▸ **Collected material**
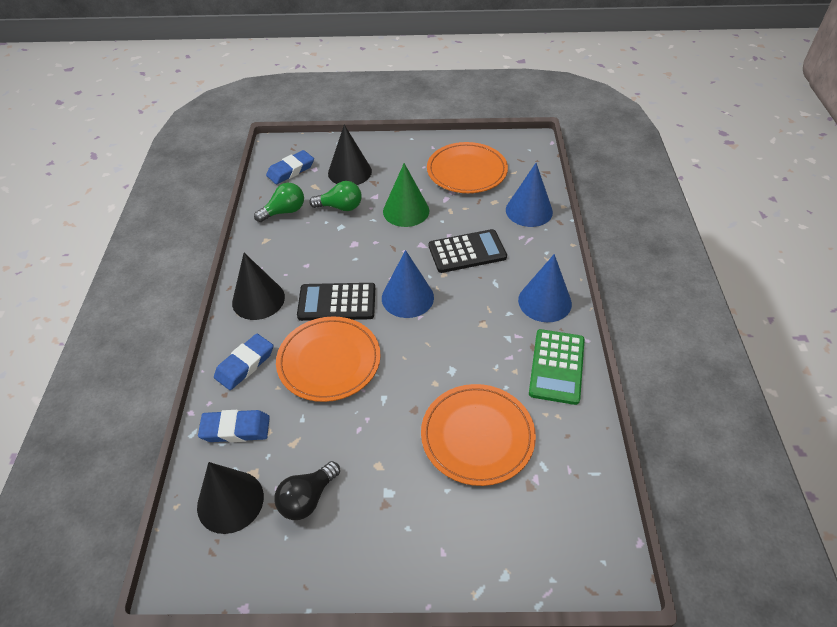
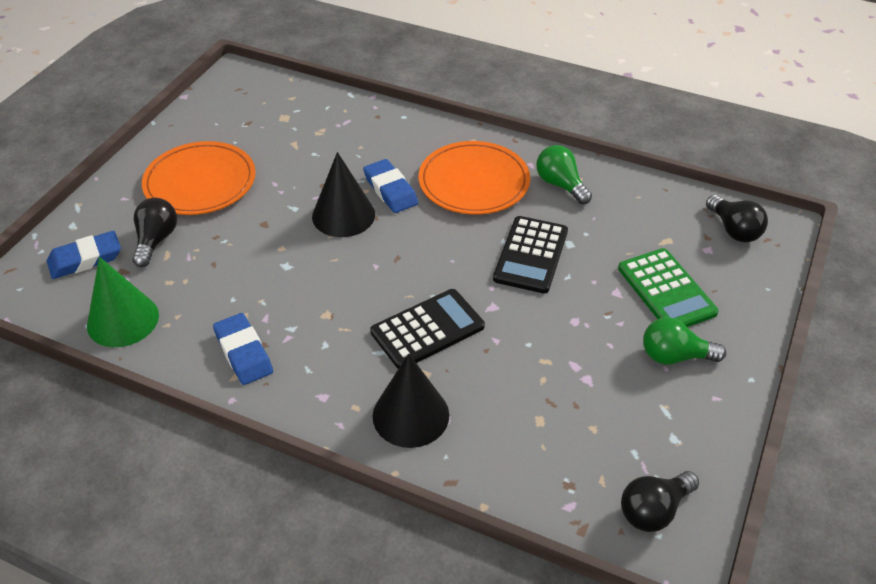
black cone: 3 -> 2
black light bulb: 1 -> 3
blue cone: 3 -> 0
orange plate: 3 -> 2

▸ **About this exercise**
Pictures stay out; the data above is to be returned exactly.

▸ **Task output**
black cone: 3 -> 2
black light bulb: 1 -> 3
blue cone: 3 -> 0
orange plate: 3 -> 2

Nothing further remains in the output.